Work instructions →
Each entry should be set down again verbatim, with the images omitted.

(Quantity change records)

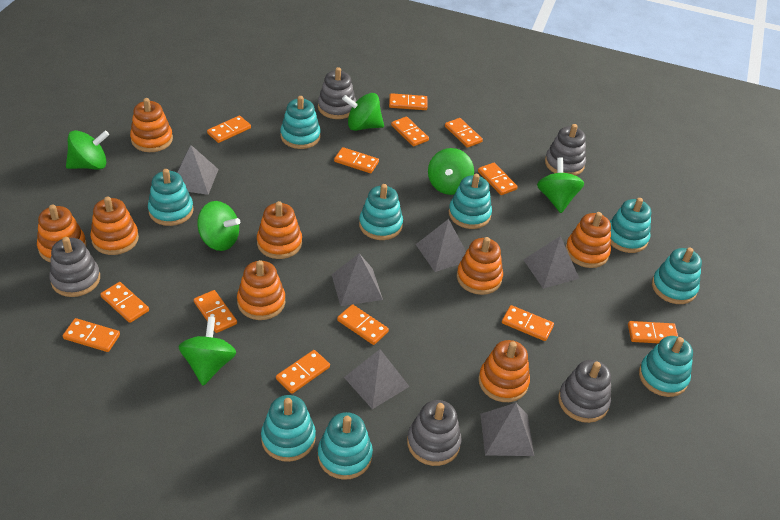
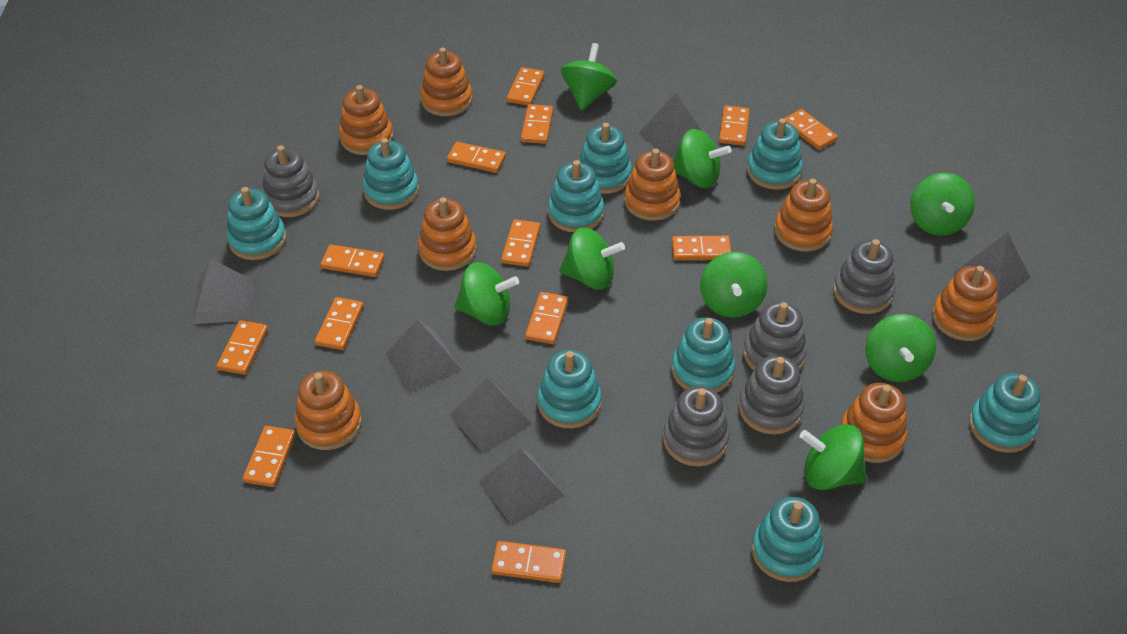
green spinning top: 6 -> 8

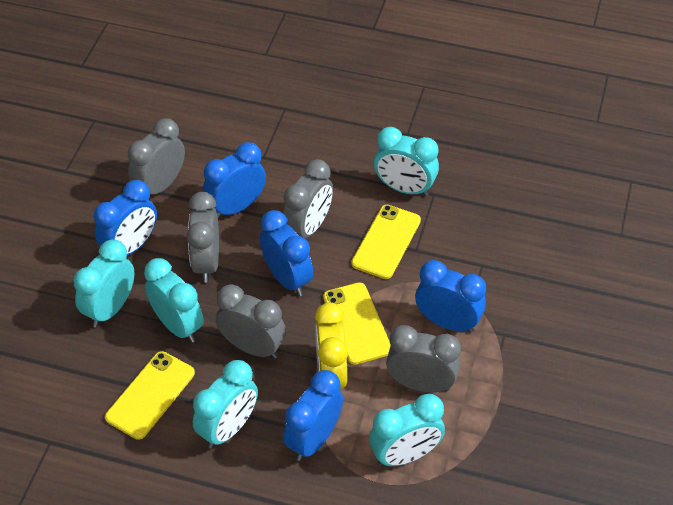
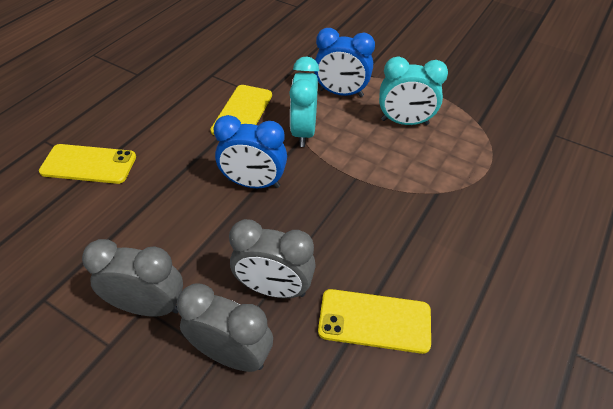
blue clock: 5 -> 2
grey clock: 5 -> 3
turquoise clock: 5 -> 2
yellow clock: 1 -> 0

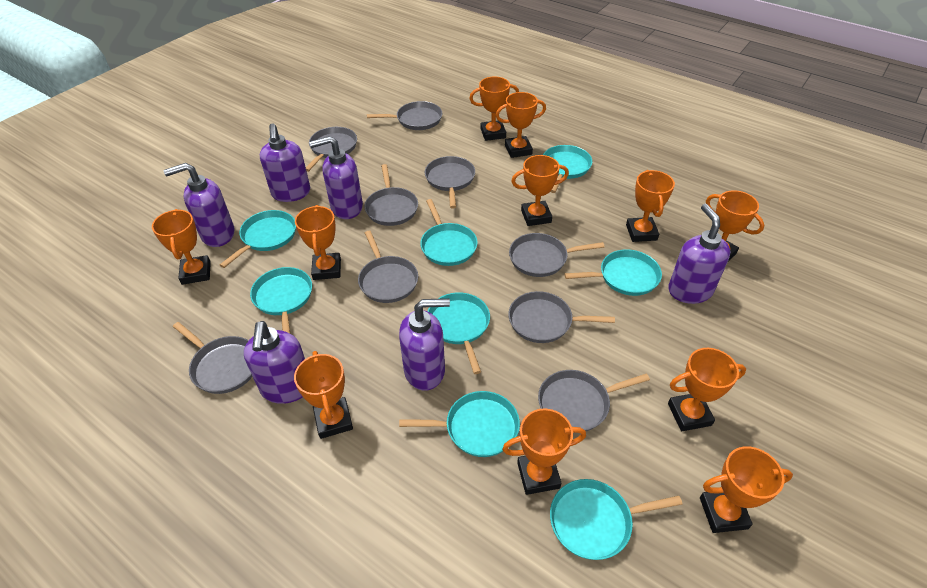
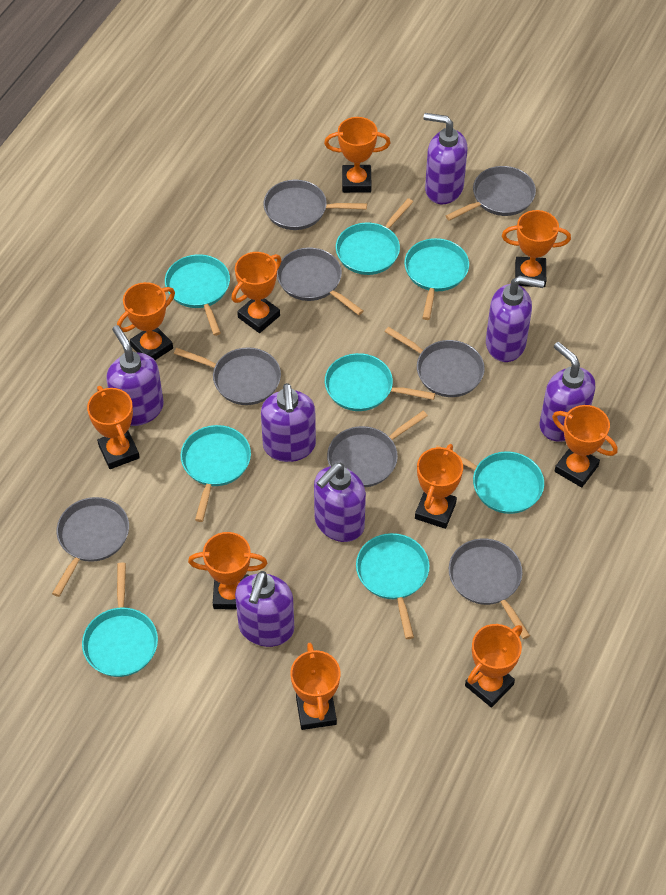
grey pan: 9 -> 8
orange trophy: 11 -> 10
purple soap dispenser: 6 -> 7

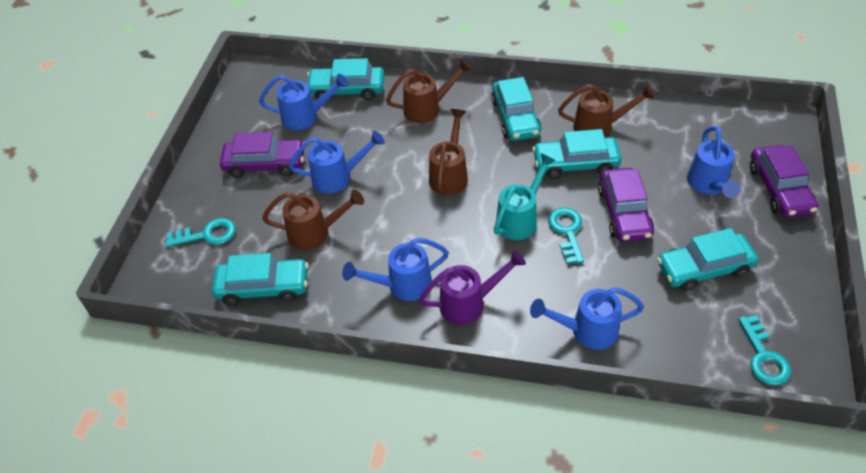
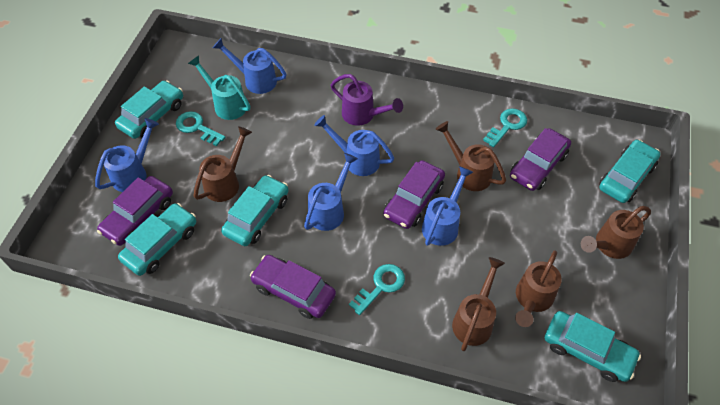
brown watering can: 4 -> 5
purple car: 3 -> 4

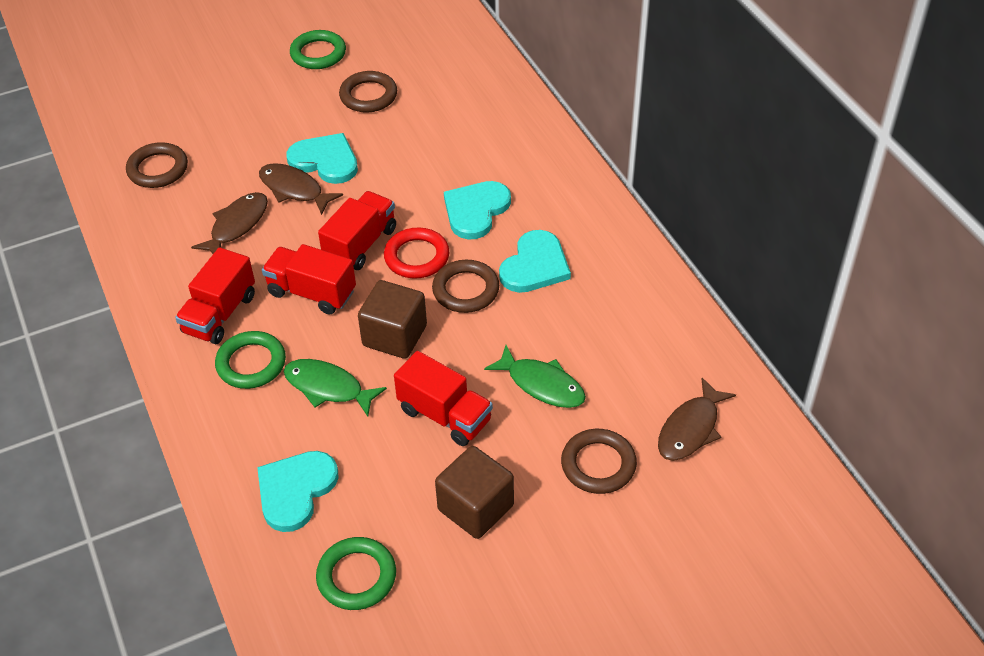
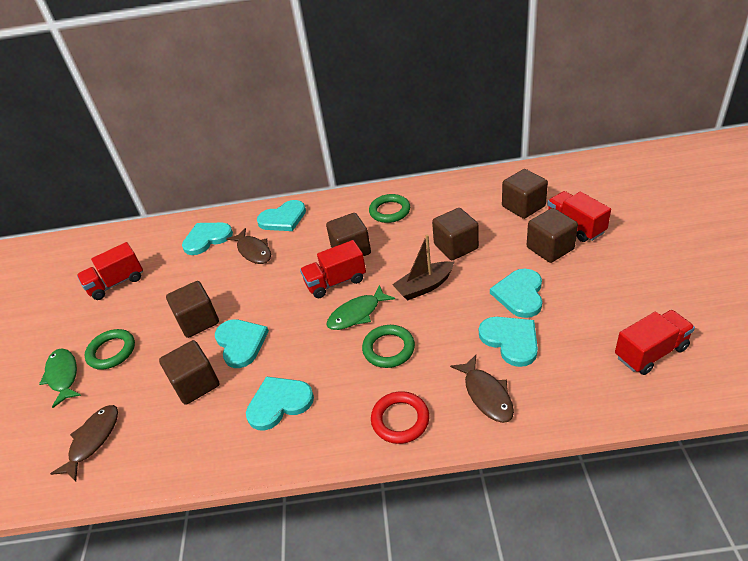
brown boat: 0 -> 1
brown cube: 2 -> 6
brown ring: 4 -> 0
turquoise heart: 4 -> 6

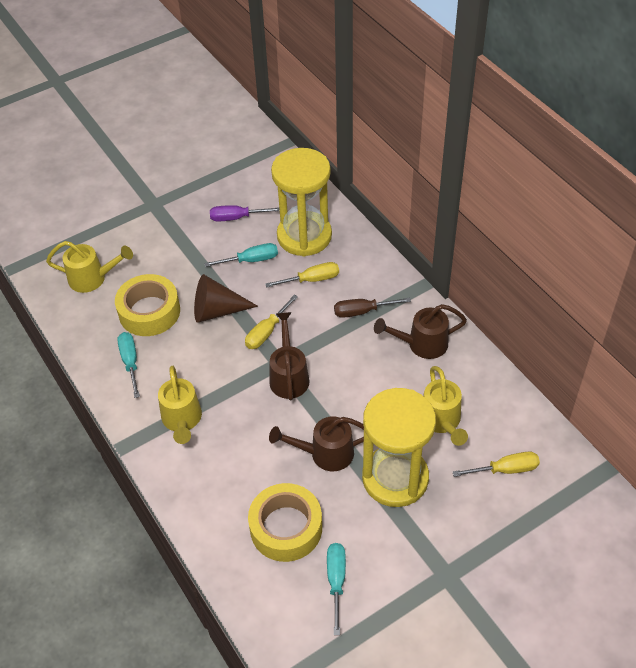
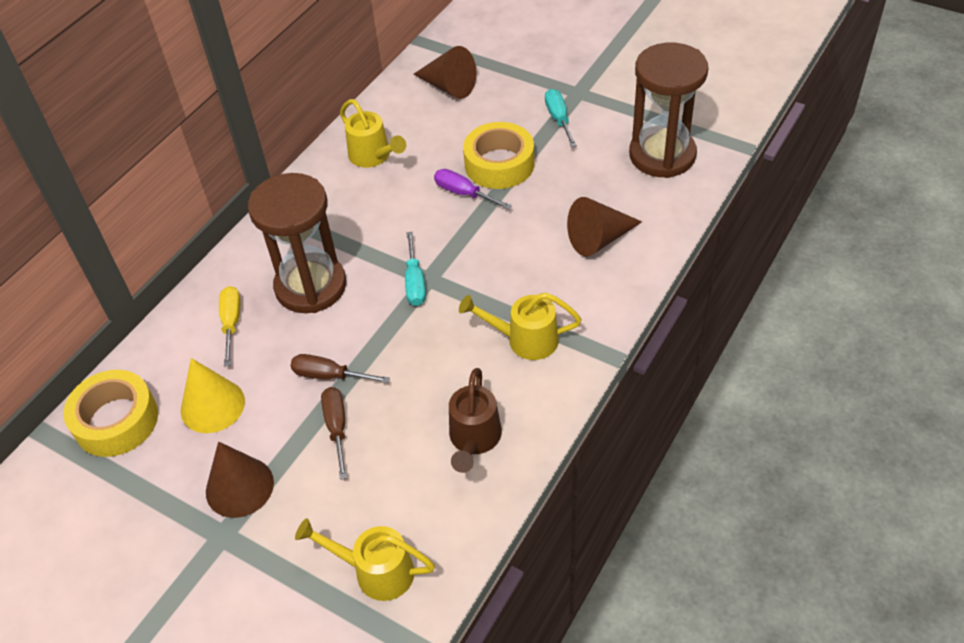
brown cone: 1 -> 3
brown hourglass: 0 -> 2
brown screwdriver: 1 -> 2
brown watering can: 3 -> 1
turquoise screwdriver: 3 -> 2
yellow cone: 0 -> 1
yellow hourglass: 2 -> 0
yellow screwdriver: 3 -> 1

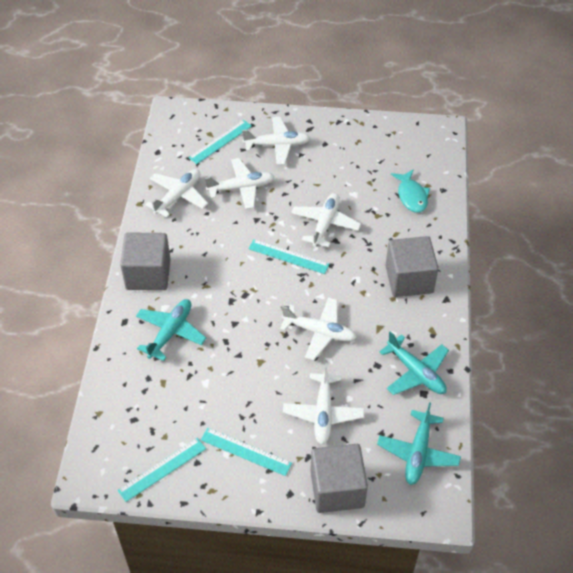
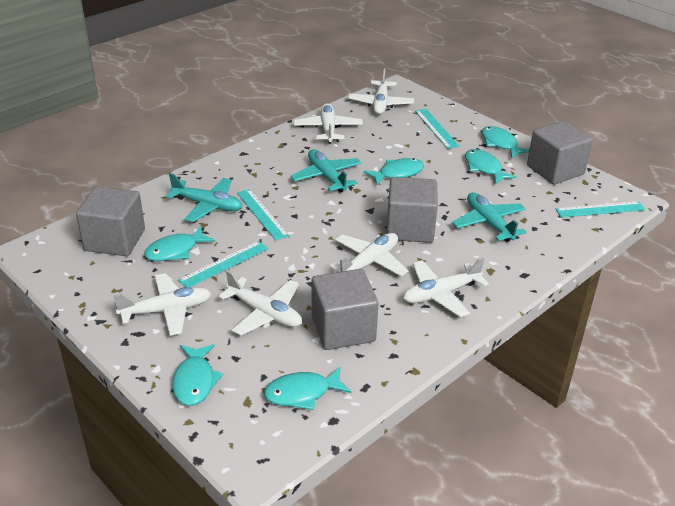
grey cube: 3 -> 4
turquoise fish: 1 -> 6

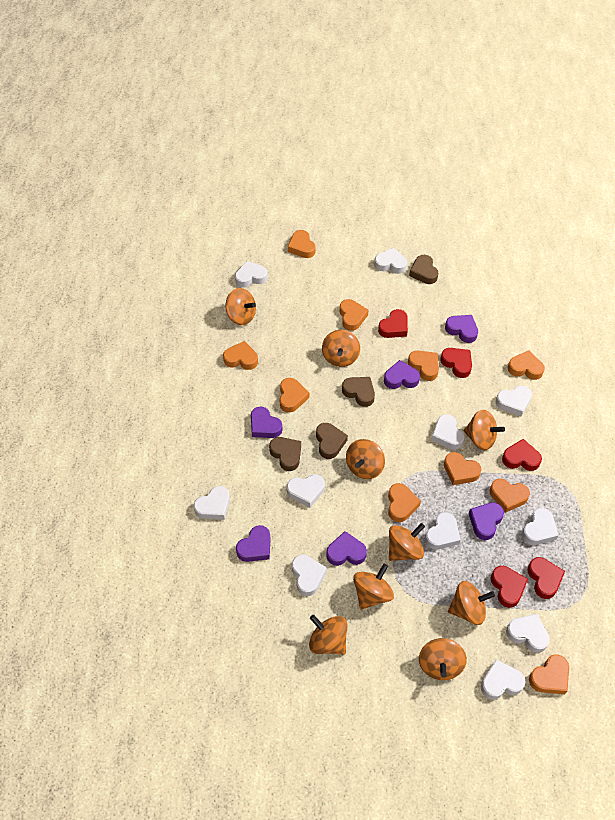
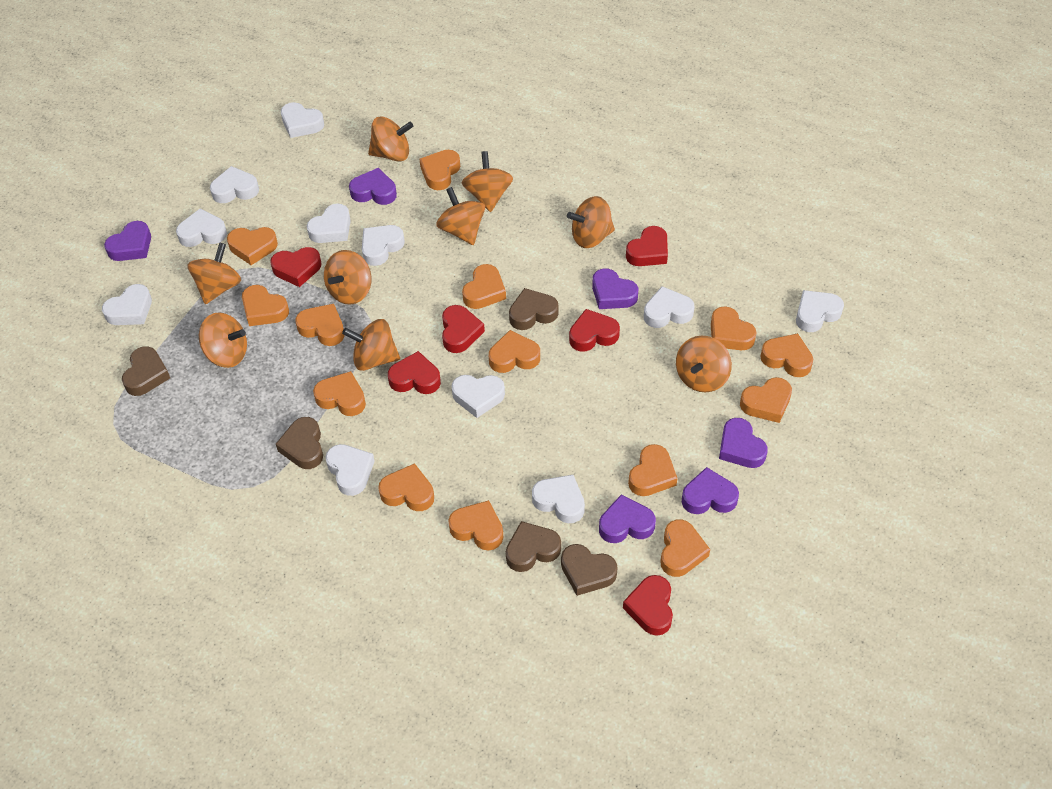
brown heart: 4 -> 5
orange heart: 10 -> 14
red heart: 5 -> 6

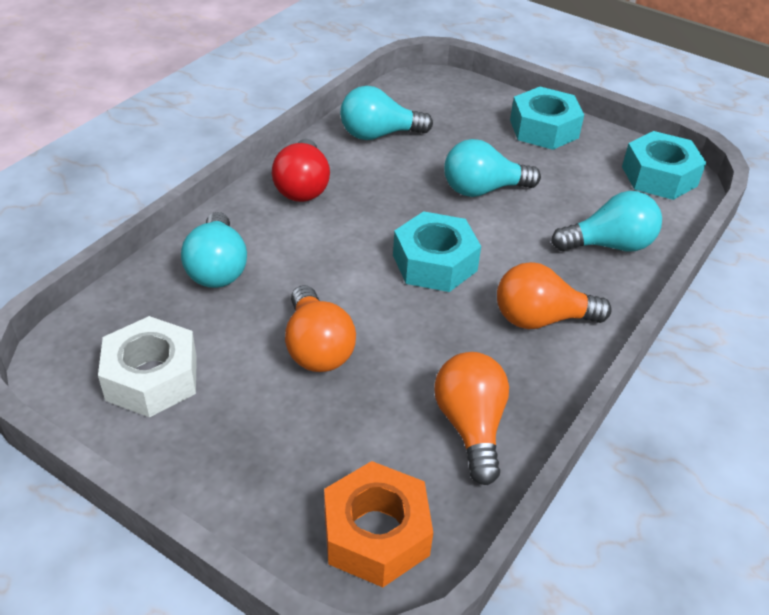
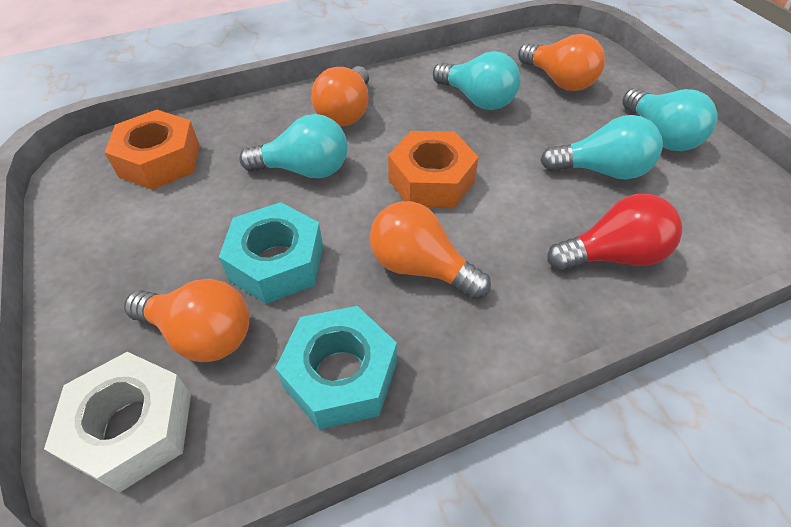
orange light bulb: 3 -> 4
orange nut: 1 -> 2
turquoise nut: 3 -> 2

Response →
green spinning top: 6 -> 8

blue clock: 5 -> 2
grey clock: 5 -> 3
turquoise clock: 5 -> 2
yellow clock: 1 -> 0

grey pan: 9 -> 8
orange trophy: 11 -> 10
purple soap dispenser: 6 -> 7

brown watering can: 4 -> 5
purple car: 3 -> 4

brown boat: 0 -> 1
brown cube: 2 -> 6
brown ring: 4 -> 0
turquoise heart: 4 -> 6

brown cone: 1 -> 3
brown hourglass: 0 -> 2
brown screwdriver: 1 -> 2
brown watering can: 3 -> 1
turquoise screwdriver: 3 -> 2
yellow cone: 0 -> 1
yellow hourglass: 2 -> 0
yellow screwdriver: 3 -> 1

grey cube: 3 -> 4
turquoise fish: 1 -> 6

brown heart: 4 -> 5
orange heart: 10 -> 14
red heart: 5 -> 6

orange light bulb: 3 -> 4
orange nut: 1 -> 2
turquoise nut: 3 -> 2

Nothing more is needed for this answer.